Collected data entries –
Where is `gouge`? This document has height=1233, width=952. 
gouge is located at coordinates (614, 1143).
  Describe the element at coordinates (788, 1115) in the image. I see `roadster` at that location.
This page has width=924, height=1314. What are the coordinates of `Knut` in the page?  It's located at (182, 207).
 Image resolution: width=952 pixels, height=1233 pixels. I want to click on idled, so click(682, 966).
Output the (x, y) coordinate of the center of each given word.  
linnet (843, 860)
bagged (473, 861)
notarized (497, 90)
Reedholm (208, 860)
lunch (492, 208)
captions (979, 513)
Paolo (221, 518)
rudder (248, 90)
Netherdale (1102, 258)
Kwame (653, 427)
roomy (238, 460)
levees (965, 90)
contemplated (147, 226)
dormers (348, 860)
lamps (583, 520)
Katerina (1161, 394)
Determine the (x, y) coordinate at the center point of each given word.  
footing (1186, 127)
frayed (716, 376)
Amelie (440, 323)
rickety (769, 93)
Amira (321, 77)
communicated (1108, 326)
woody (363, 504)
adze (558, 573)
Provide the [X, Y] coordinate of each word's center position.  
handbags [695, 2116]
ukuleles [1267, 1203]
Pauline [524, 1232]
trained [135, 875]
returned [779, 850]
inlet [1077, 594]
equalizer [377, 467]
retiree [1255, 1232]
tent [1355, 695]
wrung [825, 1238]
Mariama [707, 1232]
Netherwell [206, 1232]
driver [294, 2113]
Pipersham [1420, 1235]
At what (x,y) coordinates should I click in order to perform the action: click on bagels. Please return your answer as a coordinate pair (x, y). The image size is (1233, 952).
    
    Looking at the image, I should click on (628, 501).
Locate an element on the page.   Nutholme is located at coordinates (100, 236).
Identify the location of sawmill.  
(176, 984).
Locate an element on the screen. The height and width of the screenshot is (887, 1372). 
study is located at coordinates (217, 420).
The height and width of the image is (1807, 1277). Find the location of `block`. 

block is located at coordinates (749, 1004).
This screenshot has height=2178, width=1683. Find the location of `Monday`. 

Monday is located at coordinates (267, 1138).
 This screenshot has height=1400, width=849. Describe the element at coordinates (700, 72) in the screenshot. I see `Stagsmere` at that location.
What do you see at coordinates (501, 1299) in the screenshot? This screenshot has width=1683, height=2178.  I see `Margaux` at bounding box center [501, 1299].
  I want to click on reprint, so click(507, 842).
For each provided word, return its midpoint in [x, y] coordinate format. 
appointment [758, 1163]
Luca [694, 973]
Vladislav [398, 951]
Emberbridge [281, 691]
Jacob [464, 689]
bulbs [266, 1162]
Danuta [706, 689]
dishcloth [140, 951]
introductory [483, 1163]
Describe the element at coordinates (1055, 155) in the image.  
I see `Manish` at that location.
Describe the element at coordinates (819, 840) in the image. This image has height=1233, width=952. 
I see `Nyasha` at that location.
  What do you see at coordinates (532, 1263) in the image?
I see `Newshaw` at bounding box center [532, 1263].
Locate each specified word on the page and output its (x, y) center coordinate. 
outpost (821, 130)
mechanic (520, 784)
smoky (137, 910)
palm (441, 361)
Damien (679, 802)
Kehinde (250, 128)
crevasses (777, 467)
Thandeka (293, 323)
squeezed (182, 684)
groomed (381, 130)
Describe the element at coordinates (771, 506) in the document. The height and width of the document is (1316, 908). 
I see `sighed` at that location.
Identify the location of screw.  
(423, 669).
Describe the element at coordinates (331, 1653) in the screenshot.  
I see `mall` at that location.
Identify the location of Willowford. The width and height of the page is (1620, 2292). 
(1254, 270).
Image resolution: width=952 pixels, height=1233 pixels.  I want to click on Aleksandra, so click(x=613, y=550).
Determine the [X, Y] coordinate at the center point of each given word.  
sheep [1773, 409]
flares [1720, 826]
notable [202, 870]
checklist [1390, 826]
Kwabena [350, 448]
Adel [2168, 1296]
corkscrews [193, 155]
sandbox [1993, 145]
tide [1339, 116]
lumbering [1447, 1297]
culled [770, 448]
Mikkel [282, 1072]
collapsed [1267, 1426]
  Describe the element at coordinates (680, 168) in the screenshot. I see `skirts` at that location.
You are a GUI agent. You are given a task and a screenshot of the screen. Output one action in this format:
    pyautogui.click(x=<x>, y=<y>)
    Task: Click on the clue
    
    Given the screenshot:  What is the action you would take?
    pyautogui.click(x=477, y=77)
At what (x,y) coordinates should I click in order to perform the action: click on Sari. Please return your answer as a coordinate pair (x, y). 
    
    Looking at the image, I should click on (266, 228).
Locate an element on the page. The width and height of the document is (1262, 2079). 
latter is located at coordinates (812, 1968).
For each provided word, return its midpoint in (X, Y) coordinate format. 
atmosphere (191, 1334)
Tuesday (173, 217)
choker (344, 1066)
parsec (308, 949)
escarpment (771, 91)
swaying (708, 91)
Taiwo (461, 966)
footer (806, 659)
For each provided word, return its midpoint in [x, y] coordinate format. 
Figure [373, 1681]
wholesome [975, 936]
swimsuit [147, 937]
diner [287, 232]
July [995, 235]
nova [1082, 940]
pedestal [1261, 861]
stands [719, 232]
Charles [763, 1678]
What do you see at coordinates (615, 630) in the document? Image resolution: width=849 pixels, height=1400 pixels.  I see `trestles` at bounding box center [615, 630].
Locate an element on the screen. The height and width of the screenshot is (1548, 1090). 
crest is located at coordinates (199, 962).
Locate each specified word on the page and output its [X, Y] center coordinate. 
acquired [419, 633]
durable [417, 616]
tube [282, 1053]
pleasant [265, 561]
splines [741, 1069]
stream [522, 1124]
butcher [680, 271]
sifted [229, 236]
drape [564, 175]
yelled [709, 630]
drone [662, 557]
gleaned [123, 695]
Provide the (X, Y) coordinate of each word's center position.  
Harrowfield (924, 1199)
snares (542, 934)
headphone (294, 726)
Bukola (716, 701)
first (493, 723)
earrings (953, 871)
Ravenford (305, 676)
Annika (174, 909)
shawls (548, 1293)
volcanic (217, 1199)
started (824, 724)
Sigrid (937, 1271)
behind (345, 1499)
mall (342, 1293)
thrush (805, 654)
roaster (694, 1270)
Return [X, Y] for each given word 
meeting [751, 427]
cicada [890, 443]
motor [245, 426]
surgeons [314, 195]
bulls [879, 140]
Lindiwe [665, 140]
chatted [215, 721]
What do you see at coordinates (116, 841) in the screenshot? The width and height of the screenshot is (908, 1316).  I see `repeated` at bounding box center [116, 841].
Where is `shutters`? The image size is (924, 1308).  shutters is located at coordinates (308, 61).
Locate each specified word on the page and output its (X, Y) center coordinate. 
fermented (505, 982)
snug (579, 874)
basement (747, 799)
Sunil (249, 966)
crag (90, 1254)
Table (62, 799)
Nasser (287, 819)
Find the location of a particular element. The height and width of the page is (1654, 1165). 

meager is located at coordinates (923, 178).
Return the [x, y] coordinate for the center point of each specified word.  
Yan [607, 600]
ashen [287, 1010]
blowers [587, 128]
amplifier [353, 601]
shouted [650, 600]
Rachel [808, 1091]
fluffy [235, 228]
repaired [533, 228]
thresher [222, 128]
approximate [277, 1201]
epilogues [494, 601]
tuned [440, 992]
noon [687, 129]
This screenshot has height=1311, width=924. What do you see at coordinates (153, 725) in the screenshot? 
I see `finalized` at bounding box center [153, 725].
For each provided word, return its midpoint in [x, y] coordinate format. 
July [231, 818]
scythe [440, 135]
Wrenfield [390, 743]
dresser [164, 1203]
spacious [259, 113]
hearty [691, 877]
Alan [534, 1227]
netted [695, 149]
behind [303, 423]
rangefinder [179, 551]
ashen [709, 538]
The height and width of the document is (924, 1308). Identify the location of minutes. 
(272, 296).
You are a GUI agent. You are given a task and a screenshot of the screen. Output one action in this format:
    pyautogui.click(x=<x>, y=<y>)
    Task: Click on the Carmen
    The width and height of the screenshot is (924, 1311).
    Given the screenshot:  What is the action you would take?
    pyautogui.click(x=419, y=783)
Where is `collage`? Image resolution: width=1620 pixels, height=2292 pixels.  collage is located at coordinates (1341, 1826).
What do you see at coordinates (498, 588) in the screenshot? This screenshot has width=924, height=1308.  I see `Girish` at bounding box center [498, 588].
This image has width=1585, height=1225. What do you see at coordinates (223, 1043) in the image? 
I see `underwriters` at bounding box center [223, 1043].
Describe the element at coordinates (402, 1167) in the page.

EXERCISE – Rewrite the material from its first line through the line containing "Looking at the image, I should click on (628, 501).", both included, as a JSON list of strings with one string per line and blank lines omitted.

PROBLEM SOLUTION –
[
  "Where is `gouge`? This document has height=1233, width=952. ",
  "gouge is located at coordinates (614, 1143).",
  "  Describe the element at coordinates (788, 1115) in the image. I see `roadster` at that location.",
  "This page has width=924, height=1314. What are the coordinates of `Knut` in the page?  It's located at (182, 207).",
  " Image resolution: width=952 pixels, height=1233 pixels. I want to click on idled, so click(682, 966).",
  "Output the (x, y) coordinate of the center of each given word.  ",
  "linnet (843, 860)",
  "bagged (473, 861)",
  "notarized (497, 90)",
  "Reedholm (208, 860)",
  "lunch (492, 208)",
  "captions (979, 513)",
  "Paolo (221, 518)",
  "rudder (248, 90)",
  "Netherdale (1102, 258)",
  "Kwame (653, 427)",
  "roomy (238, 460)",
  "levees (965, 90)",
  "contemplated (147, 226)",
  "dormers (348, 860)",
  "lamps (583, 520)",
  "Katerina (1161, 394)",
  "Determine the (x, y) coordinate at the center point of each given word.  ",
  "footing (1186, 127)",
  "frayed (716, 376)",
  "Amelie (440, 323)",
  "rickety (769, 93)",
  "Amira (321, 77)",
  "communicated (1108, 326)",
  "woody (363, 504)",
  "adze (558, 573)",
  "Provide the [X, Y] coordinate of each word's center position.  ",
  "handbags [695, 2116]",
  "ukuleles [1267, 1203]",
  "Pauline [524, 1232]",
  "trained [135, 875]",
  "returned [779, 850]",
  "inlet [1077, 594]",
  "equalizer [377, 467]",
  "retiree [1255, 1232]",
  "tent [1355, 695]",
  "wrung [825, 1238]",
  "Mariama [707, 1232]",
  "Netherwell [206, 1232]",
  "driver [294, 2113]",
  "Pipersham [1420, 1235]",
  "At what (x,y) coordinates should I click in order to perform the action: click on bagels. Please return your answer as a coordinate pair (x, y). The image size is (1233, 952).",
  "    Looking at the image, I should click on (628, 501)."
]